Only the lines from the one holding "SW1: button (GND, U1/RST)" through the end of the records below are to be reproduced exactly, and pictures are to be omitted.

(Before-and-after change records)
= = = = =

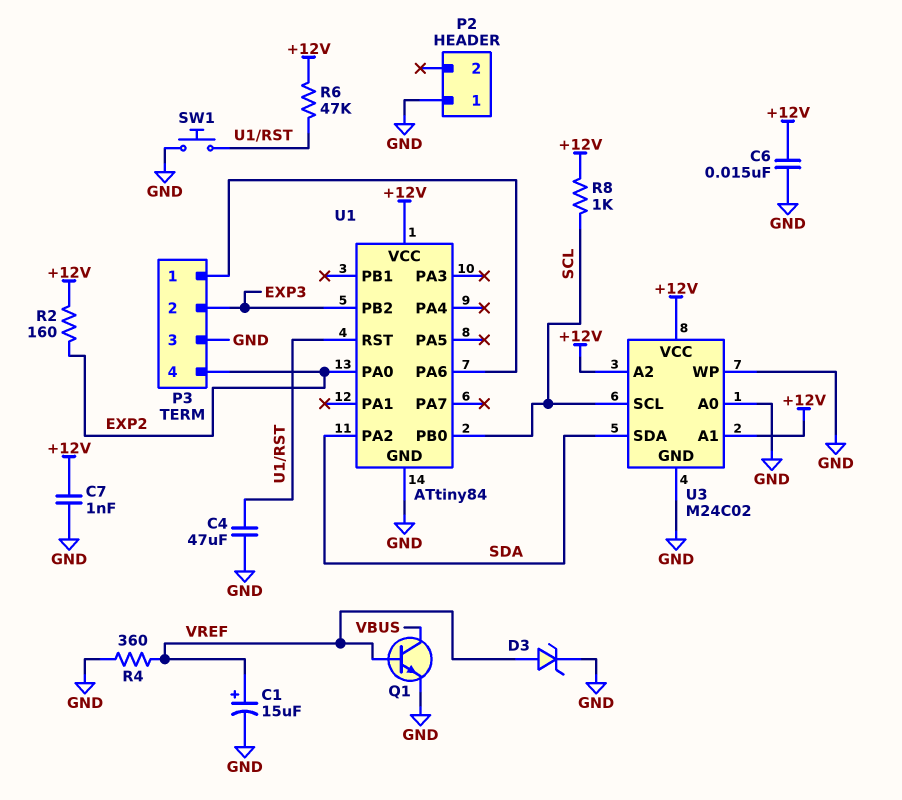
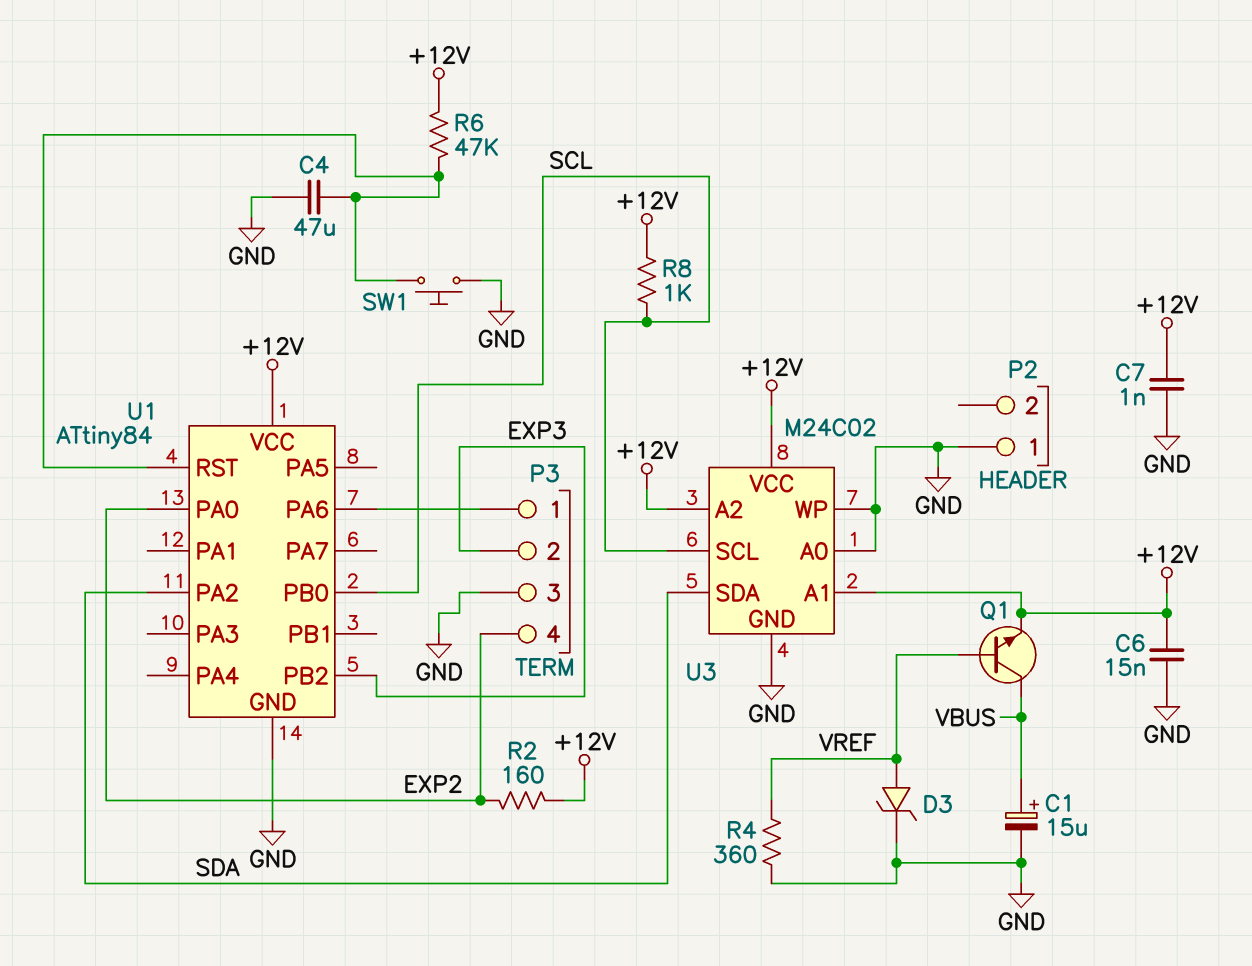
C1: 15uF (plus VREF, minus GND) -> 15uF (plus VBUS, minus GND)
Q1: NPN (B VREF, C VBUS, E GND) -> NPN (B VREF, C VBUS, E +12V)

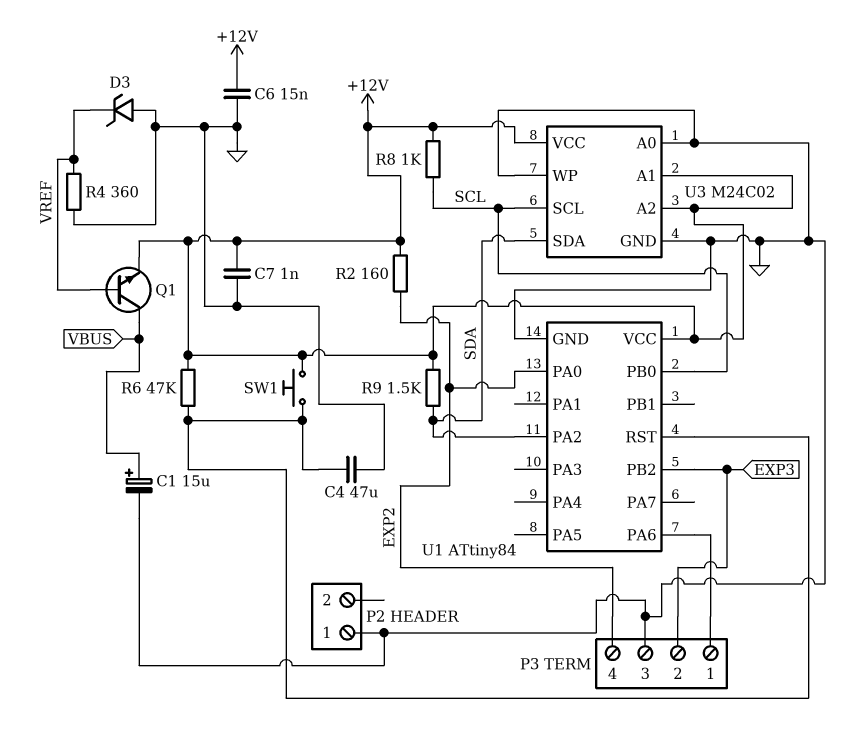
D3: zener (A VREF, K GND) -> zener (A GND, K VREF)
R9: none -> 1.5k (+12V, SDA)
SW1: button (GND, U1/RST) -> button (+12V, U1/RST)

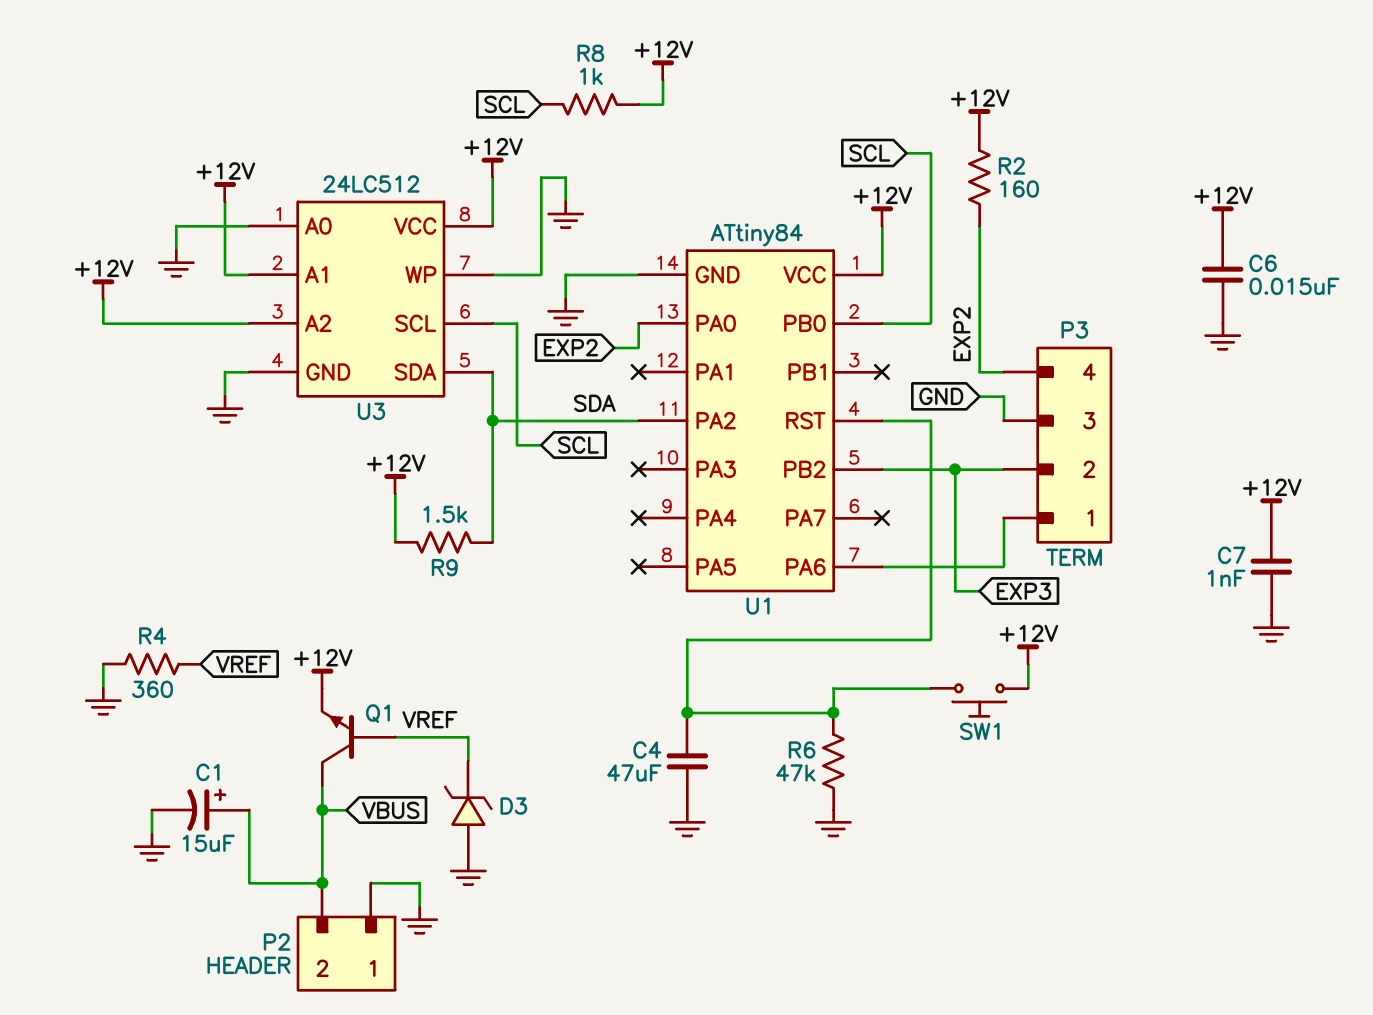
P2 pin 2: none -> VBUS
R6: 47k (+12V, U1/RST) -> 47k (GND, U1/RST)
U3: M24C02 -> 24LC512

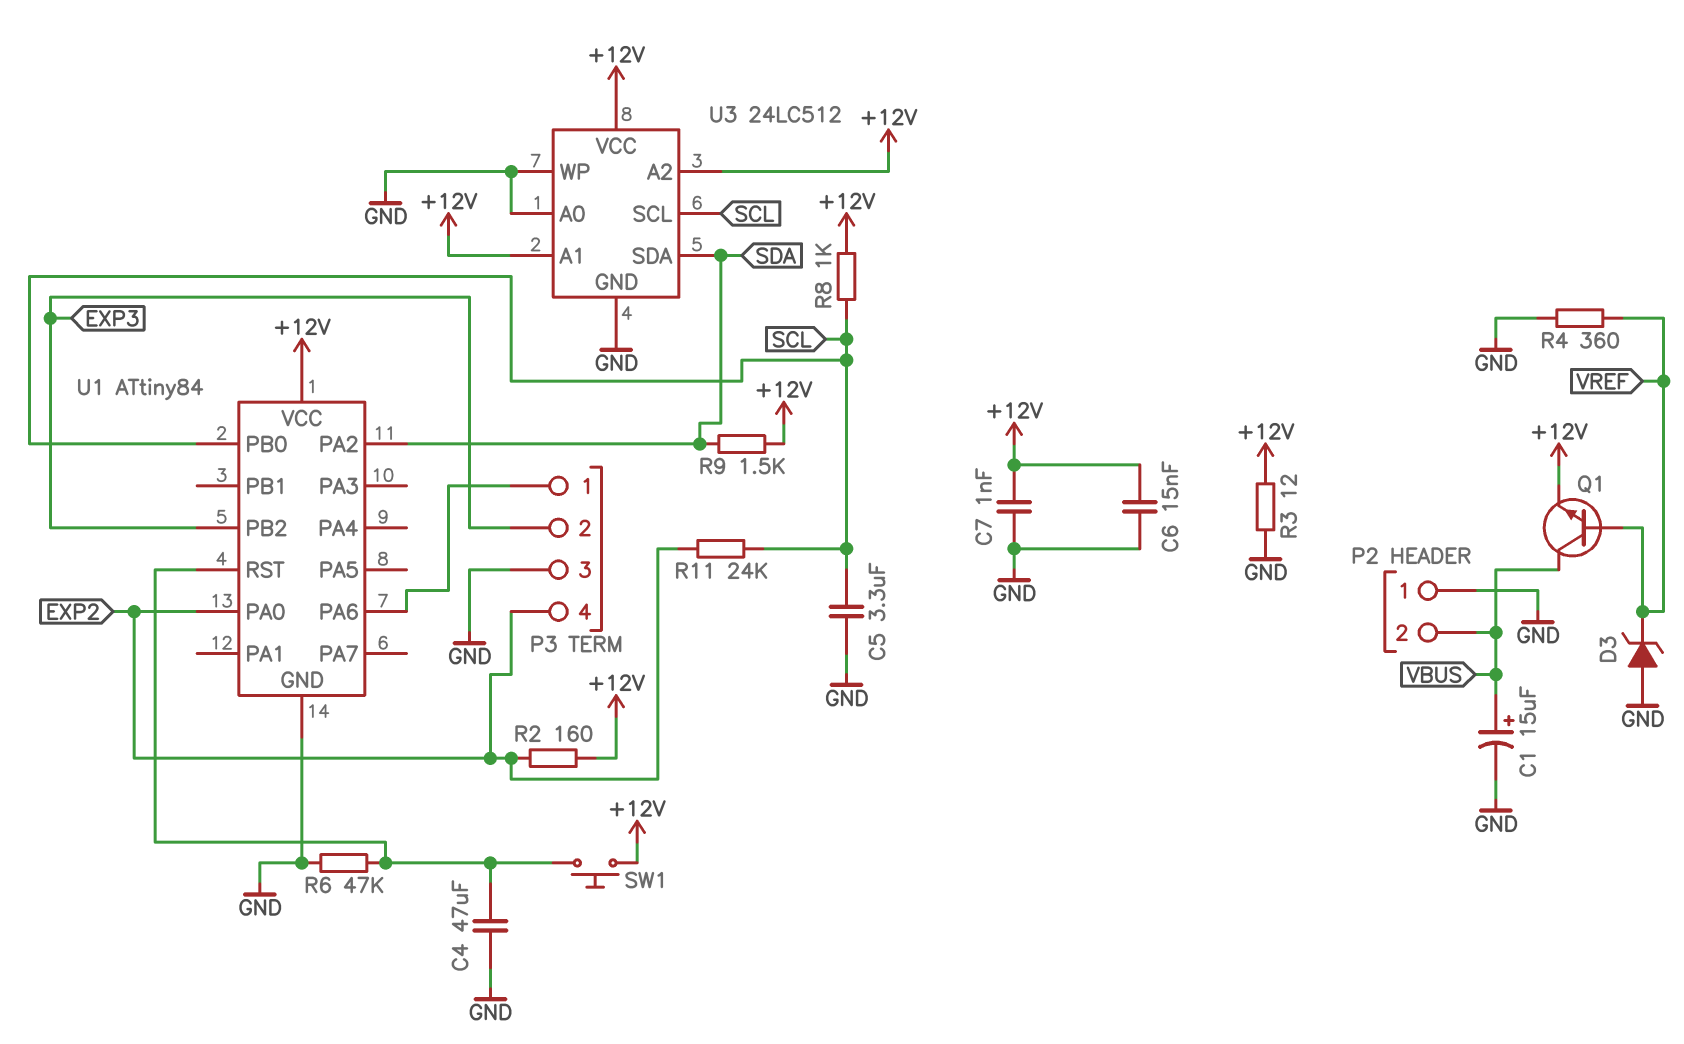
C5: none -> 3.3uF (GND, SCL)
R3: none -> 12 (+12V, GND)
R11: none -> 24k (EXP2, SCL)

= = = = =

§ Solution for this exercise:
SW1: button (GND, U1/RST) -> button (+12V, U1/RST)

P2 pin 2: none -> VBUS
R6: 47k (+12V, U1/RST) -> 47k (GND, U1/RST)
U3: M24C02 -> 24LC512

C5: none -> 3.3uF (GND, SCL)
R3: none -> 12 (+12V, GND)
R11: none -> 24k (EXP2, SCL)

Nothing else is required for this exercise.